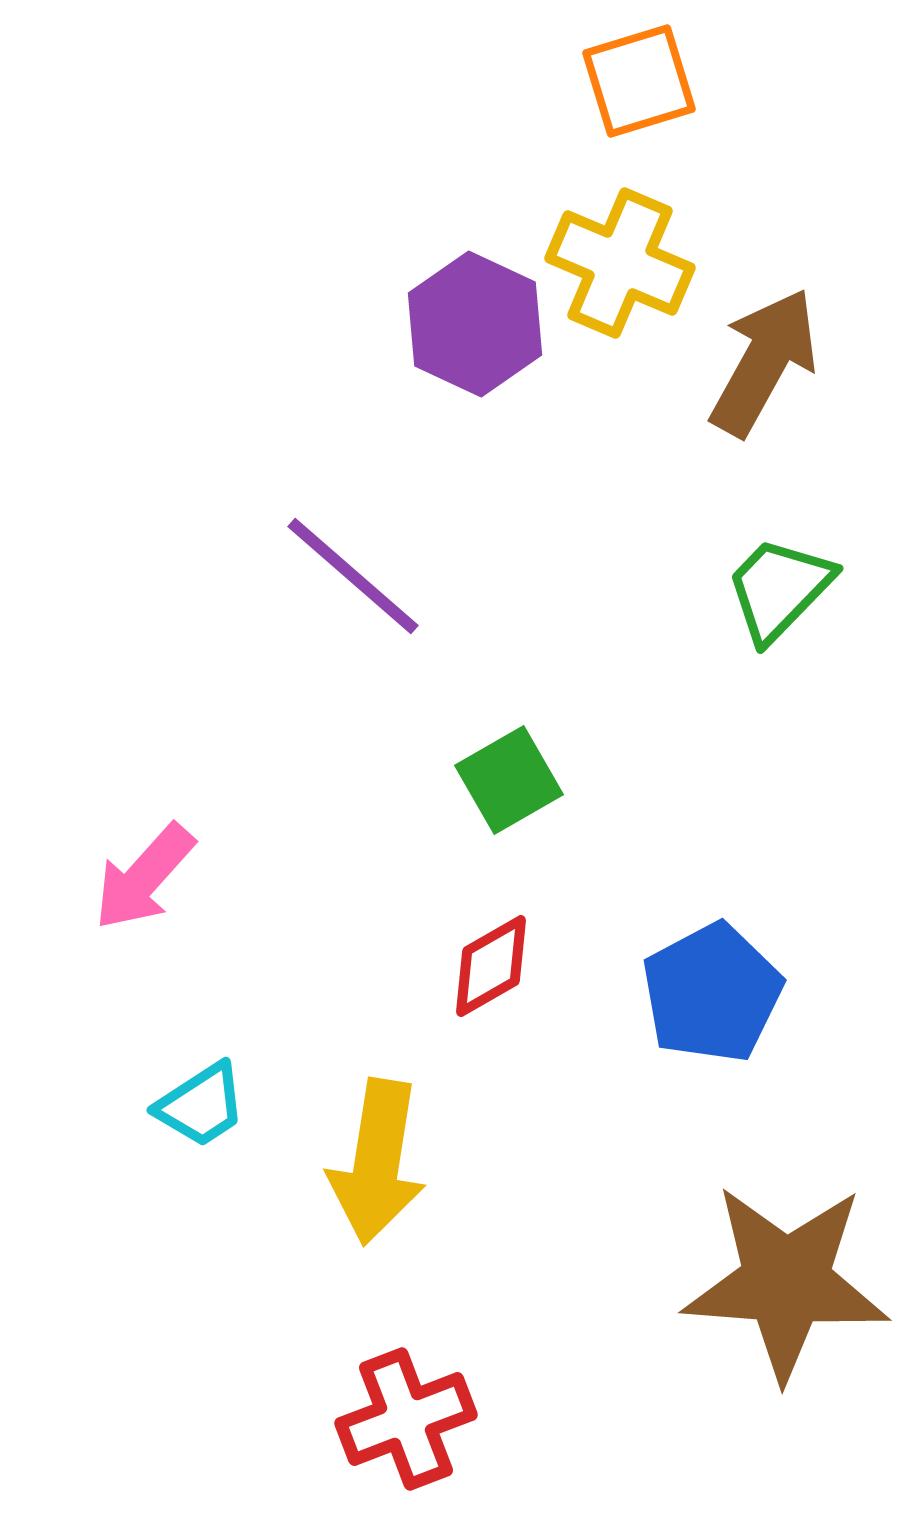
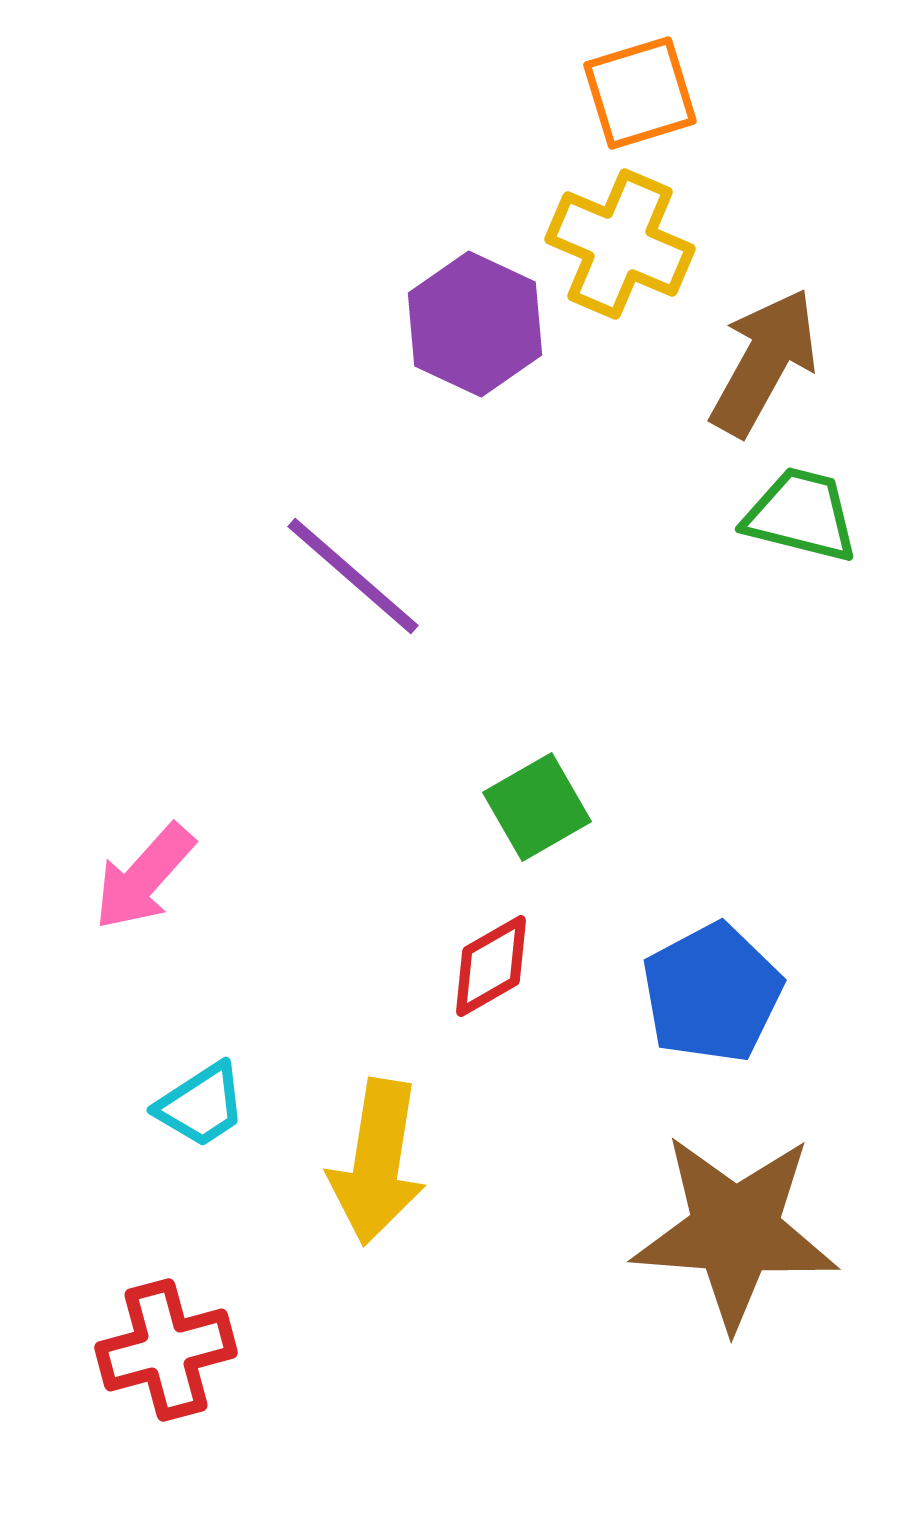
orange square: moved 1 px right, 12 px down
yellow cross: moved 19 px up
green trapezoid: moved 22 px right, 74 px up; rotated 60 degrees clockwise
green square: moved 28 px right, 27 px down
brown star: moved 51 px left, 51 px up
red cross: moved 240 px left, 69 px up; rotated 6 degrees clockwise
.....
TASK DETAILS:
Reproduce every line of the listing above word for word, leaving out the pictures.

WRITTEN REPLY:
orange square: moved 1 px right, 12 px down
yellow cross: moved 19 px up
green trapezoid: moved 22 px right, 74 px up; rotated 60 degrees clockwise
green square: moved 28 px right, 27 px down
brown star: moved 51 px left, 51 px up
red cross: moved 240 px left, 69 px up; rotated 6 degrees clockwise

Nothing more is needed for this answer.